» Problem to solve:
Please write out every entry below, word for word.

» Data to use:
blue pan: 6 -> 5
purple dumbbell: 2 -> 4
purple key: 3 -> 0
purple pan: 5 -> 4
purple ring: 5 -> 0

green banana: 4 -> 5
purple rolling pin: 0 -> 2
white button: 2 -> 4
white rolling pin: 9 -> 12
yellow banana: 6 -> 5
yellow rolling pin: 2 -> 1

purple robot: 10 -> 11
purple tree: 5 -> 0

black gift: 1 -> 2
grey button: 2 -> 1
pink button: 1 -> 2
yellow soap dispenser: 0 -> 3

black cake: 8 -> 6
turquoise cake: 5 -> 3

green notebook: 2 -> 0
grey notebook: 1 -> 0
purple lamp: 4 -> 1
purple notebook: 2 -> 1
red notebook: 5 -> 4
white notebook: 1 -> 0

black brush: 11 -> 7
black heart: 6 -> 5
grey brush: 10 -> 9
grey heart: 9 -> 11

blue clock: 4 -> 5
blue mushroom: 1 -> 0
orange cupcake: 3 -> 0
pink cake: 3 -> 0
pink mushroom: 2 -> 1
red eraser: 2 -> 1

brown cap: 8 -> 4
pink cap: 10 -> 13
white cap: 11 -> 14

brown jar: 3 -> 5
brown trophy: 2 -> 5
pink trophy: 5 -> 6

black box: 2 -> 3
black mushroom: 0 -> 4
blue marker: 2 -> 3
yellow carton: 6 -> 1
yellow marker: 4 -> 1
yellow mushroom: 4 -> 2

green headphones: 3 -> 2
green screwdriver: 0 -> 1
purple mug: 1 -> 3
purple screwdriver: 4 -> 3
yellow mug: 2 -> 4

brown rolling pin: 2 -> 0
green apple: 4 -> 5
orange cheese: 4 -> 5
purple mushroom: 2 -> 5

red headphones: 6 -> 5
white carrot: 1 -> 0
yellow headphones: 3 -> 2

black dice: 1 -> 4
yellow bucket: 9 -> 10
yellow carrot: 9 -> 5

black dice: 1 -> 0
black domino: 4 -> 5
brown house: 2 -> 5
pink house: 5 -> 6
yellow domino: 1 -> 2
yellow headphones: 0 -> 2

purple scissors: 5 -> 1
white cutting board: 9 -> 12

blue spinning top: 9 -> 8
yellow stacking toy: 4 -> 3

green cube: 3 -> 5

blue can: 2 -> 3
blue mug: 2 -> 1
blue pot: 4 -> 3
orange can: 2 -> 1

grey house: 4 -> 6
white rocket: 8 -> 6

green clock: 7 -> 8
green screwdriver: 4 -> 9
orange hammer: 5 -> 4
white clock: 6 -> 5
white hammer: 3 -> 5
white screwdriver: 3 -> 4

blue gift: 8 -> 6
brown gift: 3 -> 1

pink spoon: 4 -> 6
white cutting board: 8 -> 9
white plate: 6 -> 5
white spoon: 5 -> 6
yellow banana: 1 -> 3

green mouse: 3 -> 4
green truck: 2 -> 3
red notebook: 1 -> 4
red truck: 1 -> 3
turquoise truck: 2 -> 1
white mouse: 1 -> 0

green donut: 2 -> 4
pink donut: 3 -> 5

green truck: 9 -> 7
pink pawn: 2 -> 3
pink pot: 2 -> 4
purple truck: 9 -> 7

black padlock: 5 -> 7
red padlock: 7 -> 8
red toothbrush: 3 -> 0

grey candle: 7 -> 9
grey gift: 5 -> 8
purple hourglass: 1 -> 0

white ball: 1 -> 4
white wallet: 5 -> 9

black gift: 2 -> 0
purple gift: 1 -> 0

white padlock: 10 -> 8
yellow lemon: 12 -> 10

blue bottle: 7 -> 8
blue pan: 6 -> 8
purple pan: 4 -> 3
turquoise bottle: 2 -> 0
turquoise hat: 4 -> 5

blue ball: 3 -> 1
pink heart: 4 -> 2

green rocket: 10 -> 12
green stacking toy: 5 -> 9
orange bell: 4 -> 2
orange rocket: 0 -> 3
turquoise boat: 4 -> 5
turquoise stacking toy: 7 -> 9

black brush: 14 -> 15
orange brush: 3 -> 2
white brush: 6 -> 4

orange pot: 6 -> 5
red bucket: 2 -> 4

» Reply:
blue pan: 6 -> 5
purple dumbbell: 2 -> 4
purple key: 3 -> 0
purple pan: 5 -> 4
purple ring: 5 -> 0

green banana: 4 -> 5
purple rolling pin: 0 -> 2
white button: 2 -> 4
white rolling pin: 9 -> 12
yellow banana: 6 -> 5
yellow rolling pin: 2 -> 1

purple robot: 10 -> 11
purple tree: 5 -> 0

black gift: 1 -> 2
grey button: 2 -> 1
pink button: 1 -> 2
yellow soap dispenser: 0 -> 3

black cake: 8 -> 6
turquoise cake: 5 -> 3

green notebook: 2 -> 0
grey notebook: 1 -> 0
purple lamp: 4 -> 1
purple notebook: 2 -> 1
red notebook: 5 -> 4
white notebook: 1 -> 0

black brush: 11 -> 7
black heart: 6 -> 5
grey brush: 10 -> 9
grey heart: 9 -> 11

blue clock: 4 -> 5
blue mushroom: 1 -> 0
orange cupcake: 3 -> 0
pink cake: 3 -> 0
pink mushroom: 2 -> 1
red eraser: 2 -> 1

brown cap: 8 -> 4
pink cap: 10 -> 13
white cap: 11 -> 14

brown jar: 3 -> 5
brown trophy: 2 -> 5
pink trophy: 5 -> 6

black box: 2 -> 3
black mushroom: 0 -> 4
blue marker: 2 -> 3
yellow carton: 6 -> 1
yellow marker: 4 -> 1
yellow mushroom: 4 -> 2

green headphones: 3 -> 2
green screwdriver: 0 -> 1
purple mug: 1 -> 3
purple screwdriver: 4 -> 3
yellow mug: 2 -> 4

brown rolling pin: 2 -> 0
green apple: 4 -> 5
orange cheese: 4 -> 5
purple mushroom: 2 -> 5

red headphones: 6 -> 5
white carrot: 1 -> 0
yellow headphones: 3 -> 2

black dice: 1 -> 4
yellow bucket: 9 -> 10
yellow carrot: 9 -> 5

black dice: 1 -> 0
black domino: 4 -> 5
brown house: 2 -> 5
pink house: 5 -> 6
yellow domino: 1 -> 2
yellow headphones: 0 -> 2

purple scissors: 5 -> 1
white cutting board: 9 -> 12

blue spinning top: 9 -> 8
yellow stacking toy: 4 -> 3

green cube: 3 -> 5

blue can: 2 -> 3
blue mug: 2 -> 1
blue pot: 4 -> 3
orange can: 2 -> 1

grey house: 4 -> 6
white rocket: 8 -> 6

green clock: 7 -> 8
green screwdriver: 4 -> 9
orange hammer: 5 -> 4
white clock: 6 -> 5
white hammer: 3 -> 5
white screwdriver: 3 -> 4

blue gift: 8 -> 6
brown gift: 3 -> 1

pink spoon: 4 -> 6
white cutting board: 8 -> 9
white plate: 6 -> 5
white spoon: 5 -> 6
yellow banana: 1 -> 3

green mouse: 3 -> 4
green truck: 2 -> 3
red notebook: 1 -> 4
red truck: 1 -> 3
turquoise truck: 2 -> 1
white mouse: 1 -> 0

green donut: 2 -> 4
pink donut: 3 -> 5

green truck: 9 -> 7
pink pawn: 2 -> 3
pink pot: 2 -> 4
purple truck: 9 -> 7

black padlock: 5 -> 7
red padlock: 7 -> 8
red toothbrush: 3 -> 0

grey candle: 7 -> 9
grey gift: 5 -> 8
purple hourglass: 1 -> 0

white ball: 1 -> 4
white wallet: 5 -> 9

black gift: 2 -> 0
purple gift: 1 -> 0

white padlock: 10 -> 8
yellow lemon: 12 -> 10

blue bottle: 7 -> 8
blue pan: 6 -> 8
purple pan: 4 -> 3
turquoise bottle: 2 -> 0
turquoise hat: 4 -> 5

blue ball: 3 -> 1
pink heart: 4 -> 2

green rocket: 10 -> 12
green stacking toy: 5 -> 9
orange bell: 4 -> 2
orange rocket: 0 -> 3
turquoise boat: 4 -> 5
turquoise stacking toy: 7 -> 9

black brush: 14 -> 15
orange brush: 3 -> 2
white brush: 6 -> 4

orange pot: 6 -> 5
red bucket: 2 -> 4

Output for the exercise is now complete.